INSTRUCTIONS FOR THE TASK |
Please return all of the records verbatim, with the pictures omitted.

STUDY MATERIAL |
-- Opening Marker --
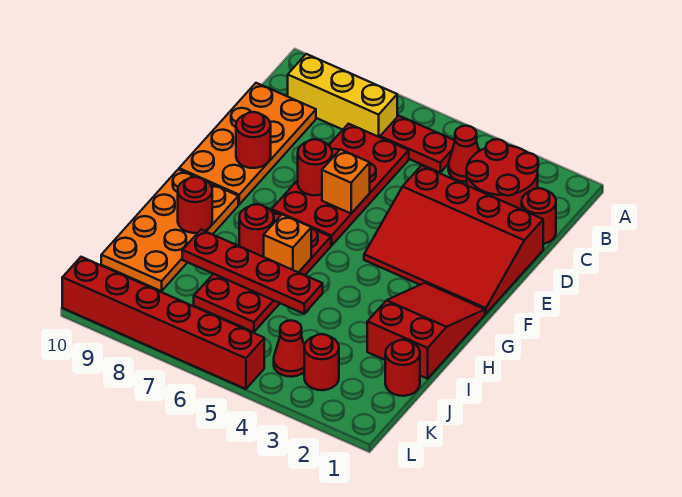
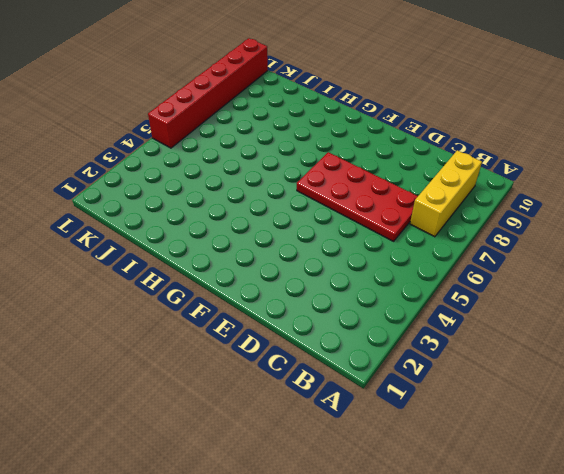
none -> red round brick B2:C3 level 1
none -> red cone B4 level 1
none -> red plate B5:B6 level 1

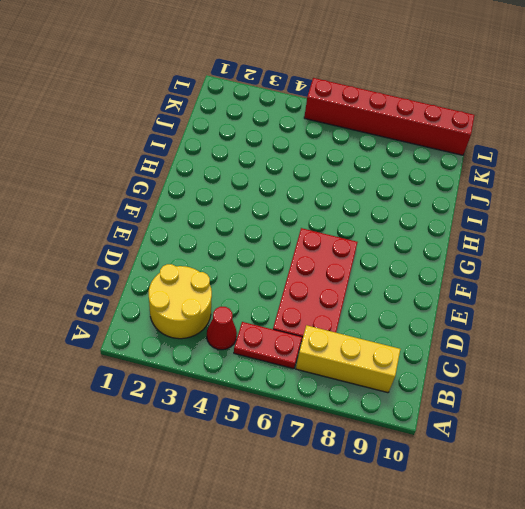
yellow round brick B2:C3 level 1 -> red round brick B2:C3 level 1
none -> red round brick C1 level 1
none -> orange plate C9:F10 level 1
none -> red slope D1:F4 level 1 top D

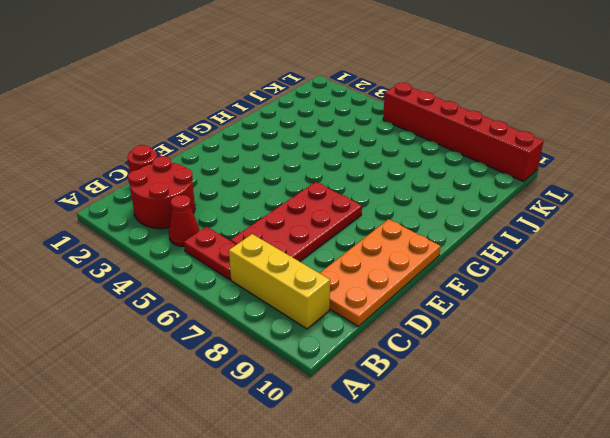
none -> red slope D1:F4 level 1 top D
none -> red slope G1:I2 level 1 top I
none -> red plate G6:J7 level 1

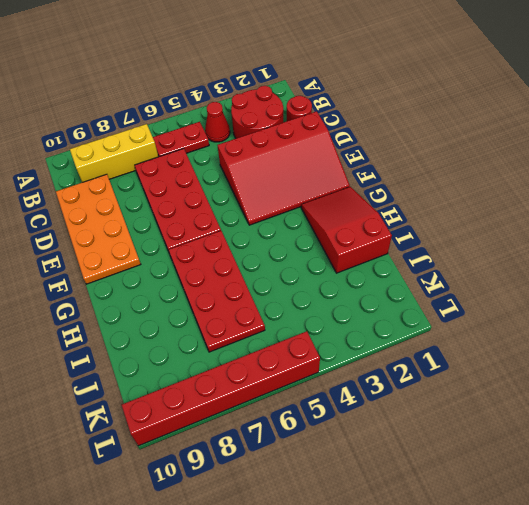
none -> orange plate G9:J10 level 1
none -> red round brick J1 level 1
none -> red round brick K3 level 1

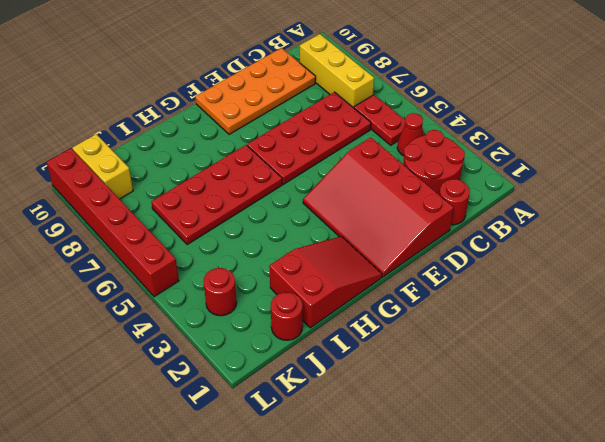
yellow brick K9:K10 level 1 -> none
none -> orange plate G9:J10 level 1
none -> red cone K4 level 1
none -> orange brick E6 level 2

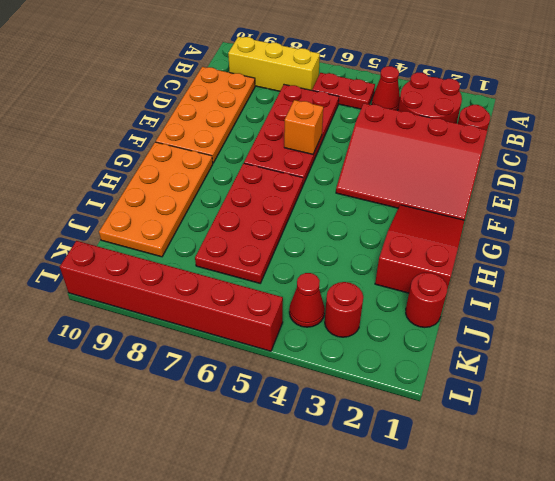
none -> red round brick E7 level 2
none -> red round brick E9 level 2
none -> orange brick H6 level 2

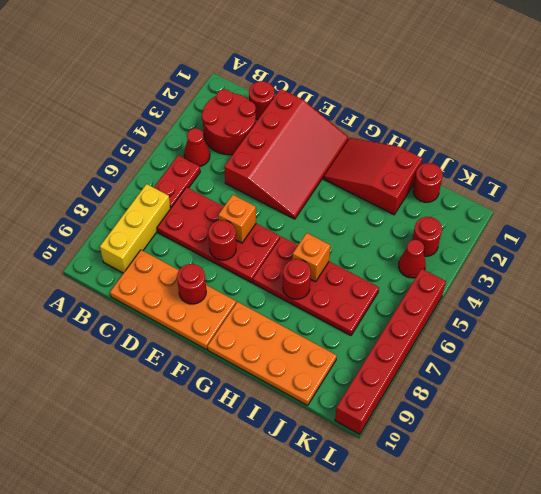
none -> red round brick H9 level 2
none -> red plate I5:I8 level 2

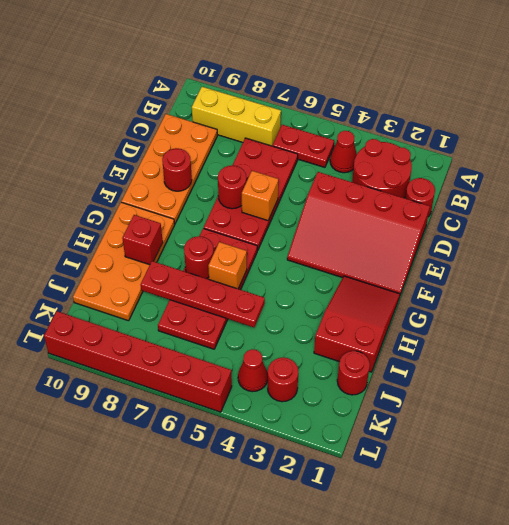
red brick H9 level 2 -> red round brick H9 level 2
-- Closing Marker --
RESPONSE BOX |
none -> red round brick B2:C3 level 1
none -> red cone B4 level 1
none -> red plate B5:B6 level 1

yellow round brick B2:C3 level 1 -> red round brick B2:C3 level 1
none -> red round brick C1 level 1
none -> orange plate C9:F10 level 1
none -> red slope D1:F4 level 1 top D

none -> red slope D1:F4 level 1 top D
none -> red slope G1:I2 level 1 top I
none -> red plate G6:J7 level 1

none -> orange plate G9:J10 level 1
none -> red round brick J1 level 1
none -> red round brick K3 level 1

yellow brick K9:K10 level 1 -> none
none -> orange plate G9:J10 level 1
none -> red cone K4 level 1
none -> orange brick E6 level 2

none -> red round brick E7 level 2
none -> red round brick E9 level 2
none -> orange brick H6 level 2

none -> red round brick H9 level 2
none -> red plate I5:I8 level 2

red brick H9 level 2 -> red round brick H9 level 2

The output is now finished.